Check each line of the data for "black" and select those that have it.

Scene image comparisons
========================================================================

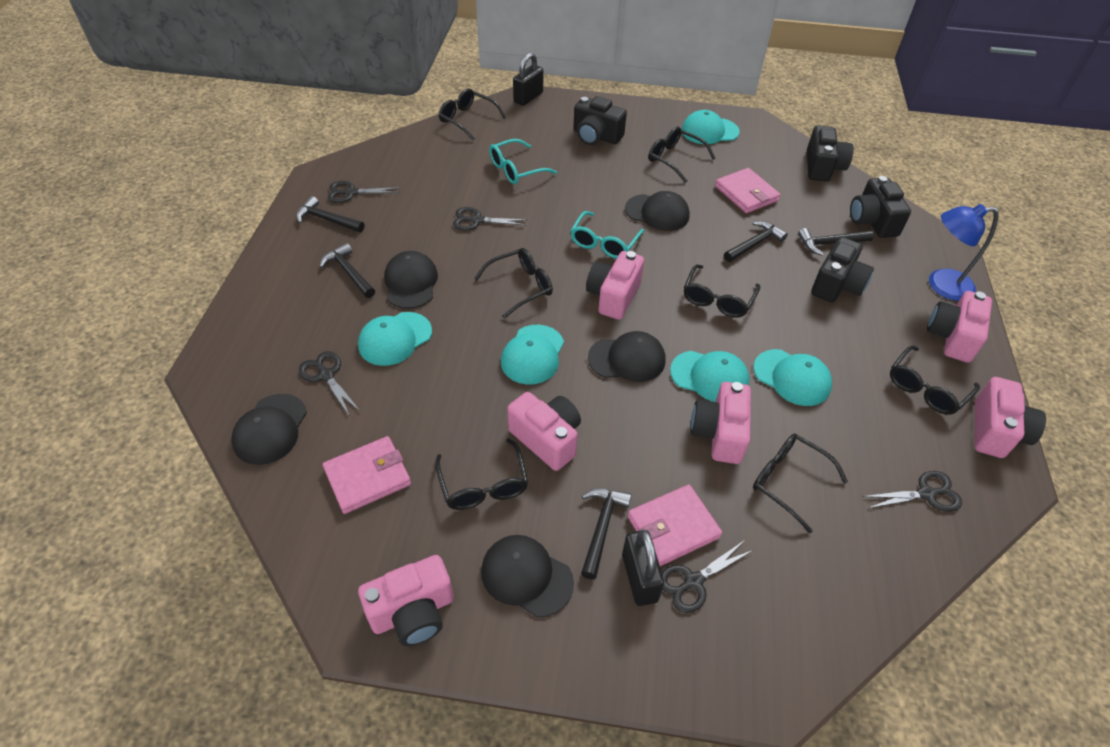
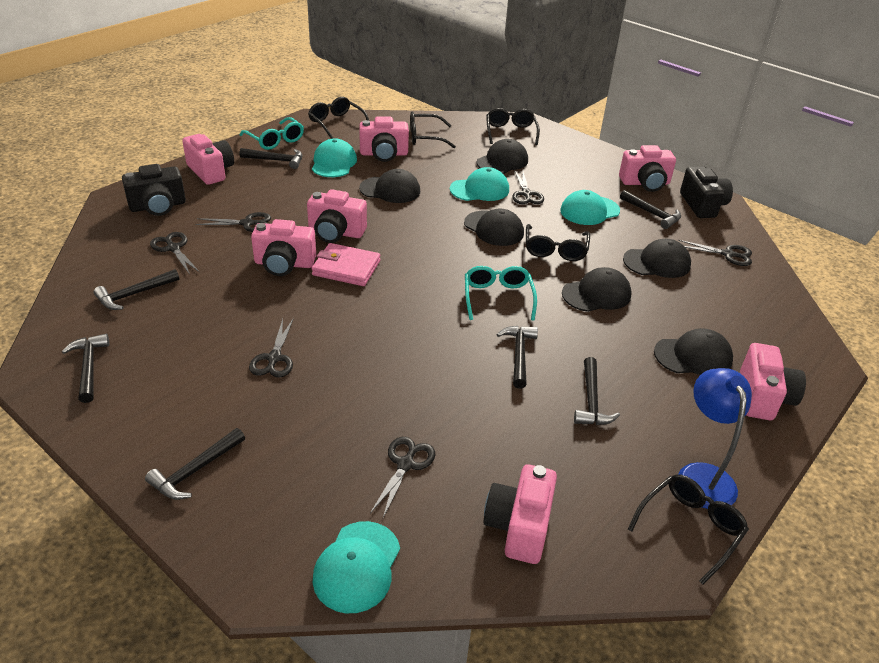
black camera: 4 -> 2
black cap: 5 -> 6
black glasses: 7 -> 5
black hammer: 5 -> 7
black padlock: 2 -> 0
black scissors: 5 -> 6
pink camera: 6 -> 7
pink wallet: 3 -> 1
turquoise cap: 5 -> 4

========================================================================

### FINISHED EXERCISE
black camera: 4 -> 2
black cap: 5 -> 6
black glasses: 7 -> 5
black hammer: 5 -> 7
black padlock: 2 -> 0
black scissors: 5 -> 6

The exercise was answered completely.